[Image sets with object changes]
^^^^^^^^
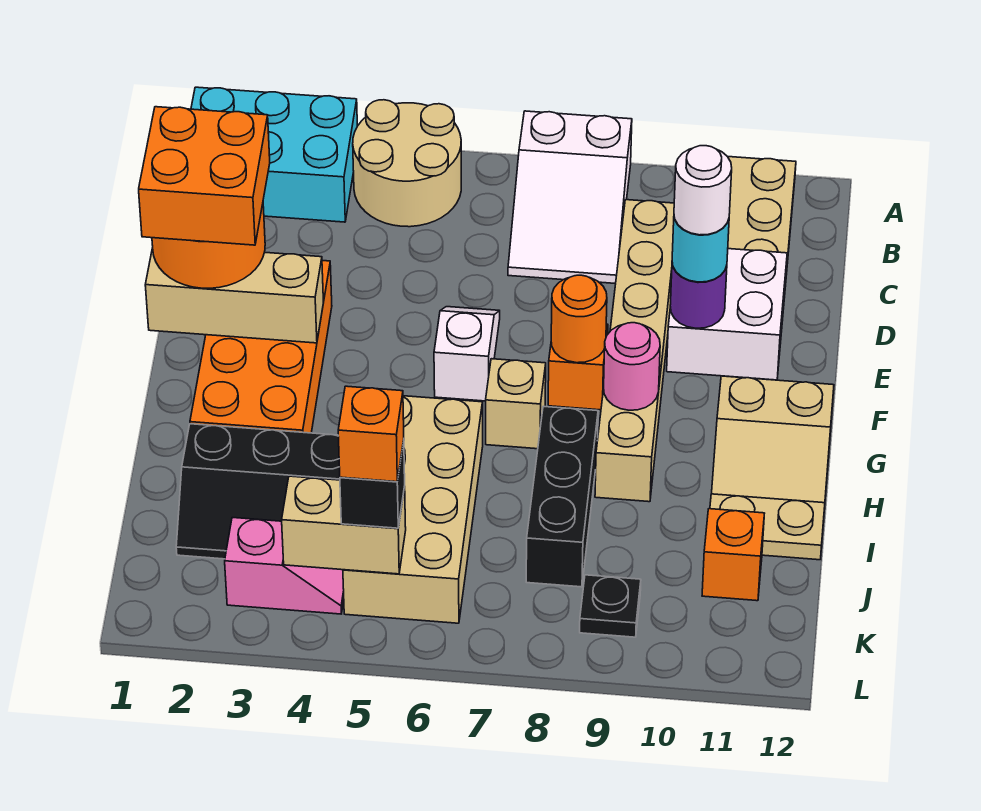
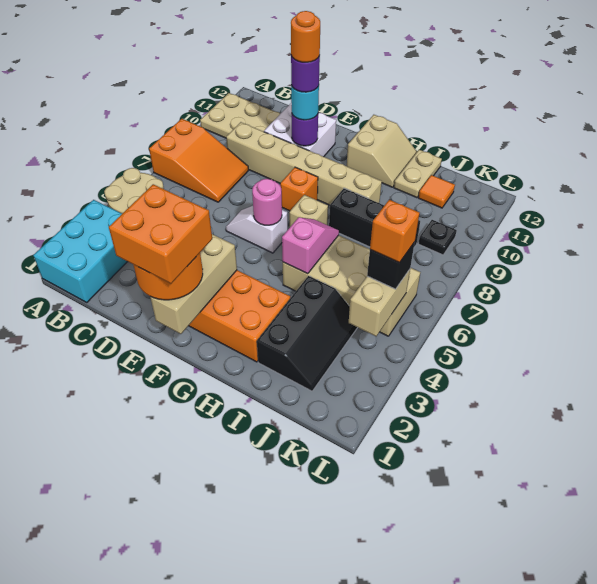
white 2x3 slope [508,111,632,284] -> orange 2x3 slope [149,119,248,202]
white 1x1 round brick [674,146,732,235] -> purple 1x1 round brick [291,56,320,92]
orange 1x1 round brick [551,275,607,363] -> orange 1x1 round brick moved to [291,11,320,62]
pink 1x1 round brick [604,323,660,410] -> pink 1x1 round brick moved to [252,179,282,225]
orange 1x1 brick [702,509,764,601] -> orange 1x1 tile [418,175,455,208]
pink 1x2 slope [225,518,344,614] -> pink 1x2 slope moved to [282,217,339,274]

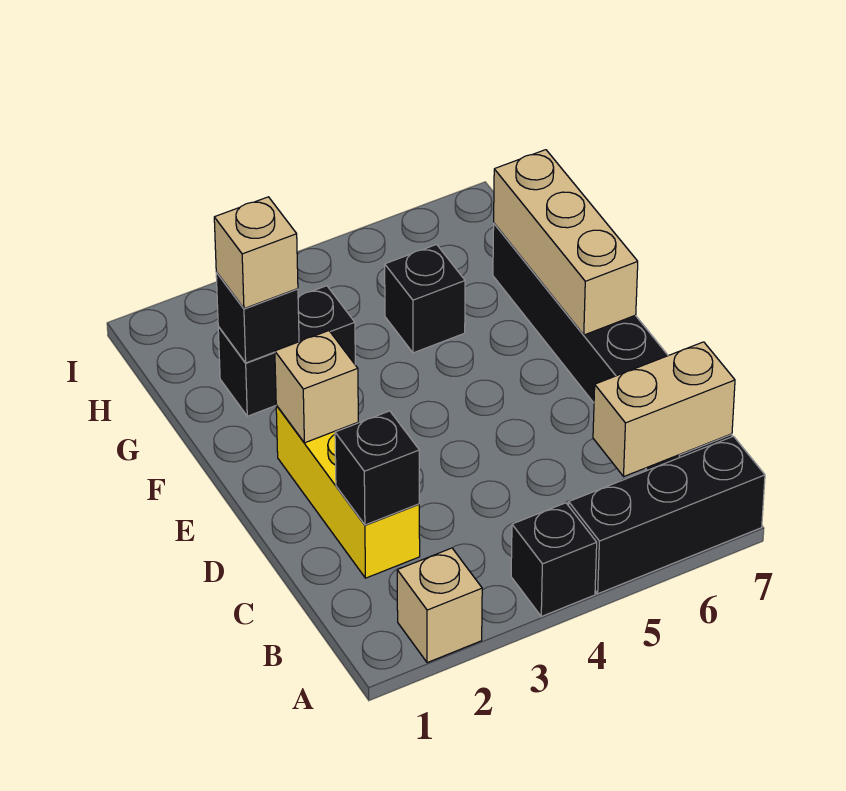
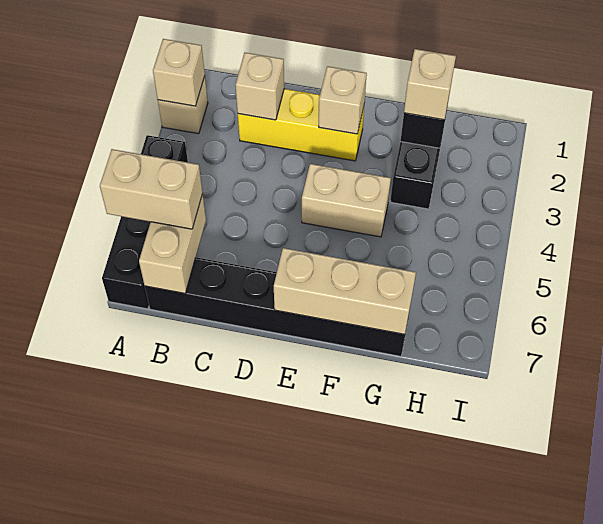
none -> tan 1x1 brick [153,39,205,106]
none -> tan 1x2 brick [100,149,203,229]
black 1x1 brick [335,411,419,525] -> tan 1x1 brick [236,53,284,120]
none -> tan 1x2 brick [302,164,391,237]
black 1x1 brick [385,245,465,353] -> none

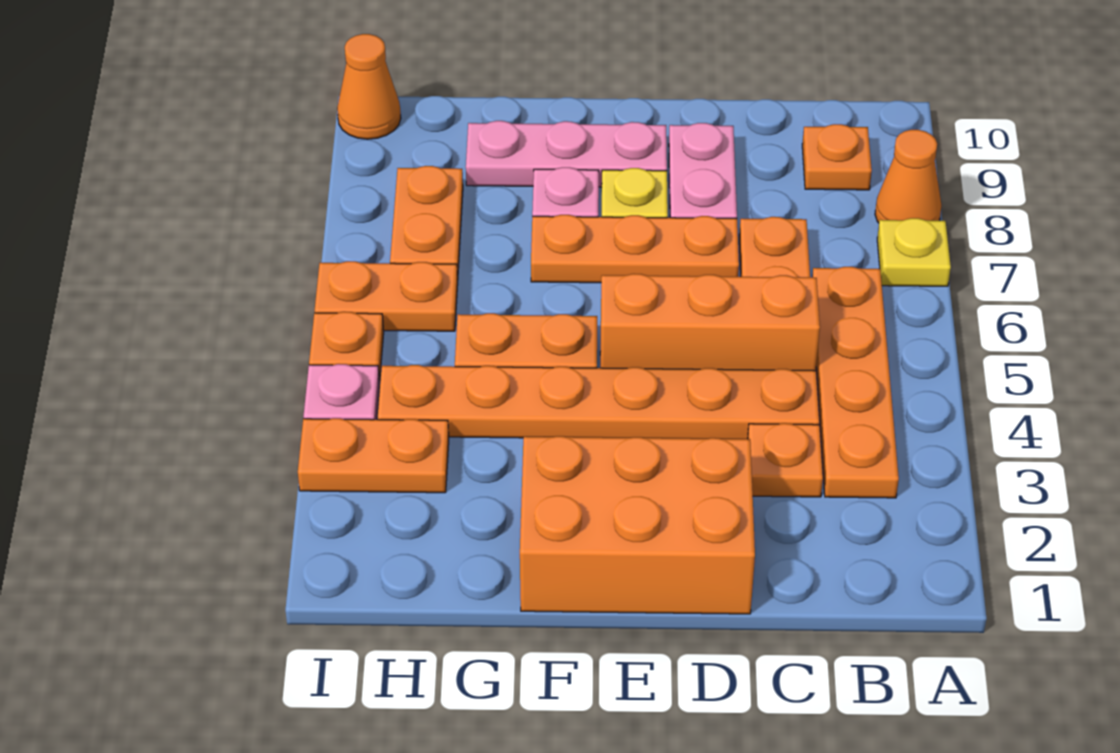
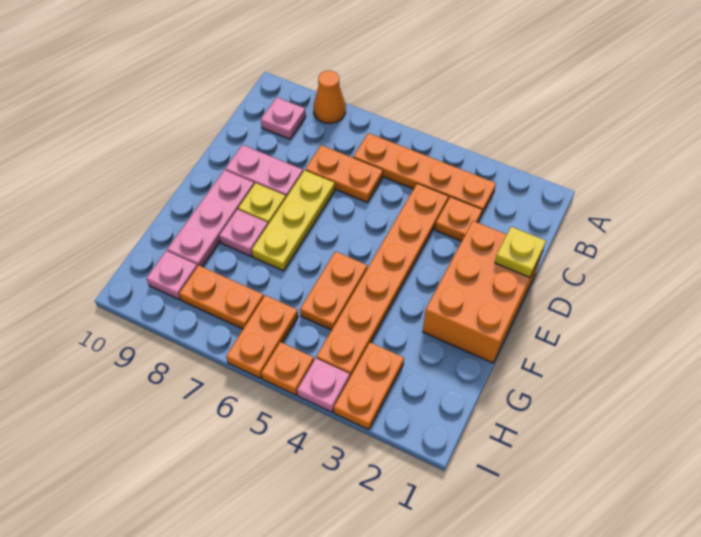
yellow 1x1 plate [877,218,951,286] -> yellow 1x1 plate moved to [495,227,546,277]
orange 1x1 plate [802,124,872,190] -> pink 1x1 plate [261,97,306,139]
orange 1x3 brick [600,274,820,371] -> none
orange 1x3 plate [531,215,739,283] -> yellow 1x3 plate [252,170,335,271]
none -> pink 1x1 plate [147,251,197,300]
orange 1x1 cone [337,34,401,139] -> none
^^^^^^^^
> _How to complete this task_: Repeat the exact lines from the first line of the data through the line containing "orange 1x3 brick [600,274,820,371] -> none". Nothing else, no pictures.

> _Written solution_:
white 2x3 slope [508,111,632,284] -> orange 2x3 slope [149,119,248,202]
white 1x1 round brick [674,146,732,235] -> purple 1x1 round brick [291,56,320,92]
orange 1x1 round brick [551,275,607,363] -> orange 1x1 round brick moved to [291,11,320,62]
pink 1x1 round brick [604,323,660,410] -> pink 1x1 round brick moved to [252,179,282,225]
orange 1x1 brick [702,509,764,601] -> orange 1x1 tile [418,175,455,208]
pink 1x2 slope [225,518,344,614] -> pink 1x2 slope moved to [282,217,339,274]

none -> tan 1x1 brick [153,39,205,106]
none -> tan 1x2 brick [100,149,203,229]
black 1x1 brick [335,411,419,525] -> tan 1x1 brick [236,53,284,120]
none -> tan 1x2 brick [302,164,391,237]
black 1x1 brick [385,245,465,353] -> none

yellow 1x1 plate [877,218,951,286] -> yellow 1x1 plate moved to [495,227,546,277]
orange 1x1 plate [802,124,872,190] -> pink 1x1 plate [261,97,306,139]
orange 1x3 brick [600,274,820,371] -> none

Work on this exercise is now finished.